• 작성 과제: 아래 항목에서 "kern"라는 문자열이 들어 있는 줄을 모두 골라 그대로 옮겨 주세요. 대소문자를 구분합니다.

• 제공된 항목:
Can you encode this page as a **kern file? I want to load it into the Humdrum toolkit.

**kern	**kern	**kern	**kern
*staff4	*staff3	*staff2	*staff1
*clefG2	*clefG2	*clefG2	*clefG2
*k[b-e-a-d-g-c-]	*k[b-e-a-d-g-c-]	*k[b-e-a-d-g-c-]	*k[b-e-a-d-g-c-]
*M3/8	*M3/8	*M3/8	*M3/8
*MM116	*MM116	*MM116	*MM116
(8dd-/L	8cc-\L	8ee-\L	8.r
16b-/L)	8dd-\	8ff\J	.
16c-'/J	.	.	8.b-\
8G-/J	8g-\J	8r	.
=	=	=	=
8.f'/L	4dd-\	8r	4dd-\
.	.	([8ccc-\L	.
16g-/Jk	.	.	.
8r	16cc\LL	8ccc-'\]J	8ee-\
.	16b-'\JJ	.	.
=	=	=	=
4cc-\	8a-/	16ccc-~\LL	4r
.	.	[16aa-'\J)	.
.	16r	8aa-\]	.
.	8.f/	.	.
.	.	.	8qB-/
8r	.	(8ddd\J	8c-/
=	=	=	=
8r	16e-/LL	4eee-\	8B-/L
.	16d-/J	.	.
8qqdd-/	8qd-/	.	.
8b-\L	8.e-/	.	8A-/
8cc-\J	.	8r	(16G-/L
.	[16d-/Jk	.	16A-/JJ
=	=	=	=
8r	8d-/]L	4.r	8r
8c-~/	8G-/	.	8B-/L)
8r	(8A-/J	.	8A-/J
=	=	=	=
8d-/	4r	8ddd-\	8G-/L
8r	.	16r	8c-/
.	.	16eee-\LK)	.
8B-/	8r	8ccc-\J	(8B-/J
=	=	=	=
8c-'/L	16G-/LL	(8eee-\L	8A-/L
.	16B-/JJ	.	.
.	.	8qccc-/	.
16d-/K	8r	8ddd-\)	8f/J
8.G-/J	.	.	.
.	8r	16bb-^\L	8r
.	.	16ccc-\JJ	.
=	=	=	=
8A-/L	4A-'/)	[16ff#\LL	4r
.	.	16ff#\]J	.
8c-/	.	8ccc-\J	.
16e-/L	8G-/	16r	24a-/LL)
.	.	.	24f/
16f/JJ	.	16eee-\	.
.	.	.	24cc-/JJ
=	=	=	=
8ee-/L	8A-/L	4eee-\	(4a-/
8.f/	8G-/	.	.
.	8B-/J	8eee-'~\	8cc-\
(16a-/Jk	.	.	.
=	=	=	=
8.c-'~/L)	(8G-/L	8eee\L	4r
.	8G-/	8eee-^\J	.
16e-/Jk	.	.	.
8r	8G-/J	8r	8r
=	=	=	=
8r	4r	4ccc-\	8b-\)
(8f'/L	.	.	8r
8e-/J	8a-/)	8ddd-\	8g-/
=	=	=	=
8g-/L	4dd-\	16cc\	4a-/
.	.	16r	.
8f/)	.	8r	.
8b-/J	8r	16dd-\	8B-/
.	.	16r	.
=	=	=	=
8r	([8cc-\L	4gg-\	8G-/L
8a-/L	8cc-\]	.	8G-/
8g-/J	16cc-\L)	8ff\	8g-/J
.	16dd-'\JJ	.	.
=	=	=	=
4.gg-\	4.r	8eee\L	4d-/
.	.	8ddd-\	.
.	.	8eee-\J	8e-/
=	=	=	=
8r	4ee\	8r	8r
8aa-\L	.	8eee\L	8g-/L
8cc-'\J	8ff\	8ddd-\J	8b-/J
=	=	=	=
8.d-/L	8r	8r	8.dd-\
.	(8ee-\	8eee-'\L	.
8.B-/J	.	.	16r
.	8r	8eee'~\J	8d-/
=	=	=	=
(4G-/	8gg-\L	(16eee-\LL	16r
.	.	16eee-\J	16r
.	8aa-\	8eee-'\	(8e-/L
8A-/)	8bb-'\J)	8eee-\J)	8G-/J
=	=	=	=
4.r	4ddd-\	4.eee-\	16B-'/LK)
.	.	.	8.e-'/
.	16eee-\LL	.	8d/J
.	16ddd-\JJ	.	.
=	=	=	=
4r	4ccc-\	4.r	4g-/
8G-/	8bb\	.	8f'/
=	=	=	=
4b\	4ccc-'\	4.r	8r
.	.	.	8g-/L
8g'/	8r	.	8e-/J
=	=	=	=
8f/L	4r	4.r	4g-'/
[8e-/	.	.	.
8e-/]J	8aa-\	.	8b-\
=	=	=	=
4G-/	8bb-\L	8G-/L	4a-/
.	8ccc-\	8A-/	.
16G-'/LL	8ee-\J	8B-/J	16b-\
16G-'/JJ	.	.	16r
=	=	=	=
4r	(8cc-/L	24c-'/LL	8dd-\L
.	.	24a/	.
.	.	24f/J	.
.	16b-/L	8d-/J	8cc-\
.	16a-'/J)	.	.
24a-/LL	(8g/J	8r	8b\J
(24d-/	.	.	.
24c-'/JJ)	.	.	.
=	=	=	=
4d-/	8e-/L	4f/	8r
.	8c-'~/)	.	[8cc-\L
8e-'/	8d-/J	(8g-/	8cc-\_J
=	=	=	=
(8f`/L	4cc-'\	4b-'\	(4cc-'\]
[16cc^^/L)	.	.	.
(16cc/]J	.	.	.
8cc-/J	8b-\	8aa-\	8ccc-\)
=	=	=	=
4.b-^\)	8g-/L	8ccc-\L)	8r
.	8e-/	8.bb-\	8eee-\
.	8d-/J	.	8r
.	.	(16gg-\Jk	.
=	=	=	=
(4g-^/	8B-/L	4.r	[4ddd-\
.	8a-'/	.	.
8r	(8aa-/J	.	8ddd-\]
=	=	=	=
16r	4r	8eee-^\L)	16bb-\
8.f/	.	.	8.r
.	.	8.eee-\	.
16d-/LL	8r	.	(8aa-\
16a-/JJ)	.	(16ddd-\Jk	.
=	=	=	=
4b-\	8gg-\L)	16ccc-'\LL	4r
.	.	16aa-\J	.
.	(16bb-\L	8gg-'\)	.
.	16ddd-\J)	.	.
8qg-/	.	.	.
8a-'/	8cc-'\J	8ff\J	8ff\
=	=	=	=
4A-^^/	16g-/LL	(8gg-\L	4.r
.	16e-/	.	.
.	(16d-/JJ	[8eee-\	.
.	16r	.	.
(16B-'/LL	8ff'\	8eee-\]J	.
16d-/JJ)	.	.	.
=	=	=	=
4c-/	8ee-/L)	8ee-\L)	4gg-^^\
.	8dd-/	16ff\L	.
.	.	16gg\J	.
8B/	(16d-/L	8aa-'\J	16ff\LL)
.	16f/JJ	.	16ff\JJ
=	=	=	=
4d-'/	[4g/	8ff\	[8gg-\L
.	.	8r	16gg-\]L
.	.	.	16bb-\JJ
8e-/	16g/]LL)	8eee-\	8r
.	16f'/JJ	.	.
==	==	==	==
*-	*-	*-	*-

• 전체 답안:
Can you encode this page as a **kern file? I want to load it into the Humdrum toolkit.
**kern	**kern	**kern	**kern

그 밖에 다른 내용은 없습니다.